---- MATERIAL FOR THE TASK

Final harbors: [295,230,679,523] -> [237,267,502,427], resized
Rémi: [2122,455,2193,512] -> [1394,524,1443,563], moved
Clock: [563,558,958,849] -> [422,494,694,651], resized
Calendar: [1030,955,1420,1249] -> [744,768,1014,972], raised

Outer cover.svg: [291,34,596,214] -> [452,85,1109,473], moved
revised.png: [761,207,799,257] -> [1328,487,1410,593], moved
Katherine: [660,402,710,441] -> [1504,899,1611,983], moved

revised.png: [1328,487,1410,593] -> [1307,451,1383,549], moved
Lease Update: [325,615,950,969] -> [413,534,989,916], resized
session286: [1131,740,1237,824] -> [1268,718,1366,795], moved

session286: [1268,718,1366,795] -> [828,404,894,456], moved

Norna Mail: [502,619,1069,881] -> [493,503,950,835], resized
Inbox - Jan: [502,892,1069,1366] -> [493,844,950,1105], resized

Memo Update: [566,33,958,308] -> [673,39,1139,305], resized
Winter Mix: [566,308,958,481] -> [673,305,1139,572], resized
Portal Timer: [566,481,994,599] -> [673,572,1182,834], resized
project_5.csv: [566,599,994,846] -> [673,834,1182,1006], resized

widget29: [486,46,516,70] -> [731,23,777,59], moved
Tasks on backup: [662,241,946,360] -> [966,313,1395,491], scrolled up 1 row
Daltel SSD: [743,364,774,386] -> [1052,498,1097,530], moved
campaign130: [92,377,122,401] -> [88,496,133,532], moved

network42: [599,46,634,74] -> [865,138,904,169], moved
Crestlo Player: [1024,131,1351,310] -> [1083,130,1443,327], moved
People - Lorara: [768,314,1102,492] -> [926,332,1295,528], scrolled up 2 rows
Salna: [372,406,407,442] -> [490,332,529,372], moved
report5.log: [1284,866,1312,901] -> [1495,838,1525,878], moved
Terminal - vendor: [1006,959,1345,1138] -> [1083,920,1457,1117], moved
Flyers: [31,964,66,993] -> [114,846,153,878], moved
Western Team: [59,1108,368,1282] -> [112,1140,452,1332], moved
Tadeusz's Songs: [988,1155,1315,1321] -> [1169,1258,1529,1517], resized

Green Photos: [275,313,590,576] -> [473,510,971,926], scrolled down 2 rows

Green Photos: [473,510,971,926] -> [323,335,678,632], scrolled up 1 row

--------

* PROBLEM DETAILS
Beginning with the opening line above, retype the records exactly through the line with "Outer cover.svg: [291,34,596,214]", both ends included.

* RESPONSE BOX
Final harbors: [295,230,679,523] -> [237,267,502,427], resized
Rémi: [2122,455,2193,512] -> [1394,524,1443,563], moved
Clock: [563,558,958,849] -> [422,494,694,651], resized
Calendar: [1030,955,1420,1249] -> [744,768,1014,972], raised

Outer cover.svg: [291,34,596,214] -> [452,85,1109,473], moved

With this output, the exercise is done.